TASK ITEM
Could you repeat the data word for word while skipping the pictures?

==============================

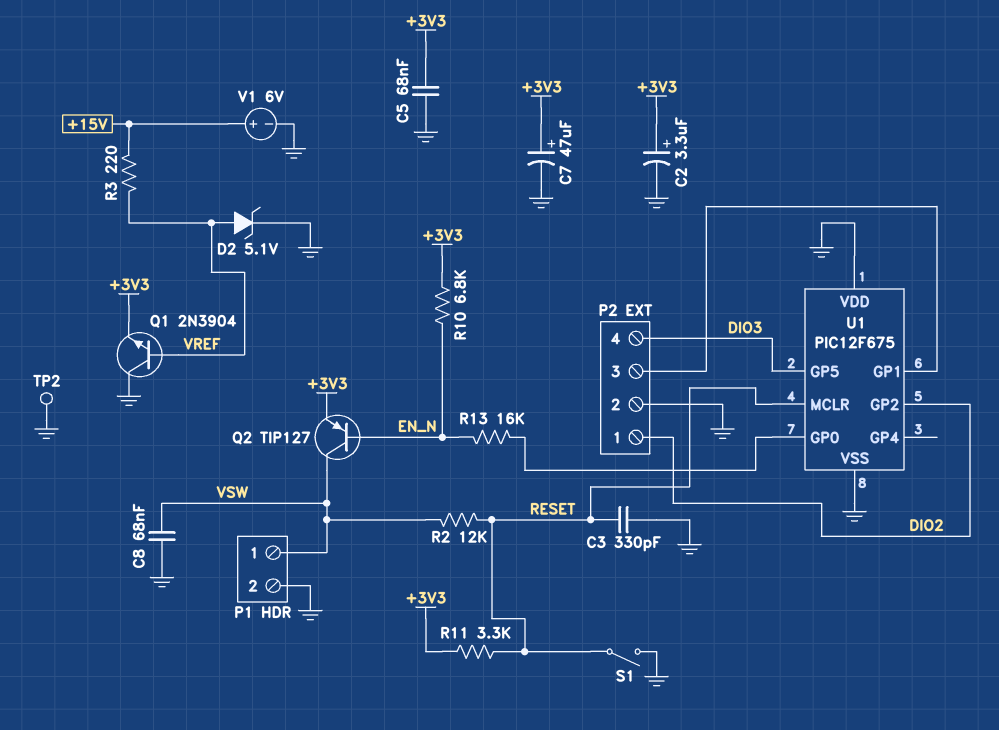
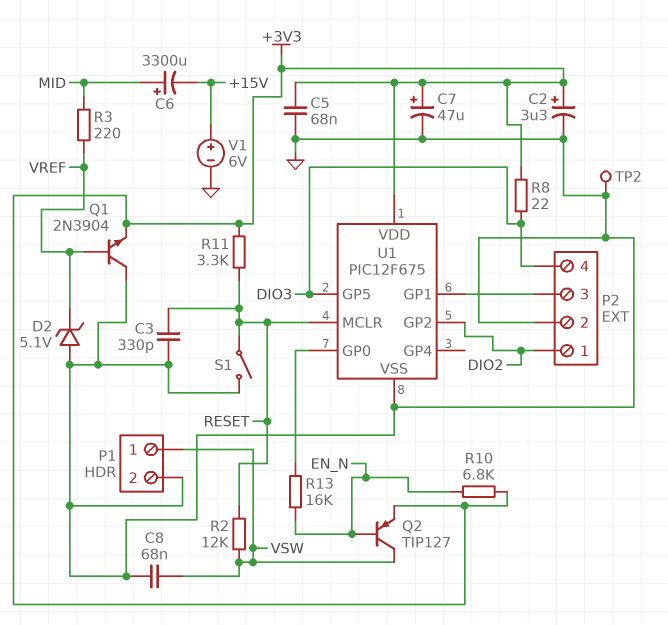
C6: none -> 3300uF (plus MID, minus +15V)
D2: zener 5.1V (A VREF, K GND) -> zener 5.1V (A GND, K VREF)
R3: 220 (+15V, VREF) -> 220 (MID, VREF)
R8: none -> 22 (+3V3, DIO3)
U1 pin VDD: GND -> +3V3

==============================

SOLUTION FOR THIS TASK
C6: none -> 3300uF (plus MID, minus +15V)
D2: zener 5.1V (A VREF, K GND) -> zener 5.1V (A GND, K VREF)
R3: 220 (+15V, VREF) -> 220 (MID, VREF)
R8: none -> 22 (+3V3, DIO3)
U1 pin VDD: GND -> +3V3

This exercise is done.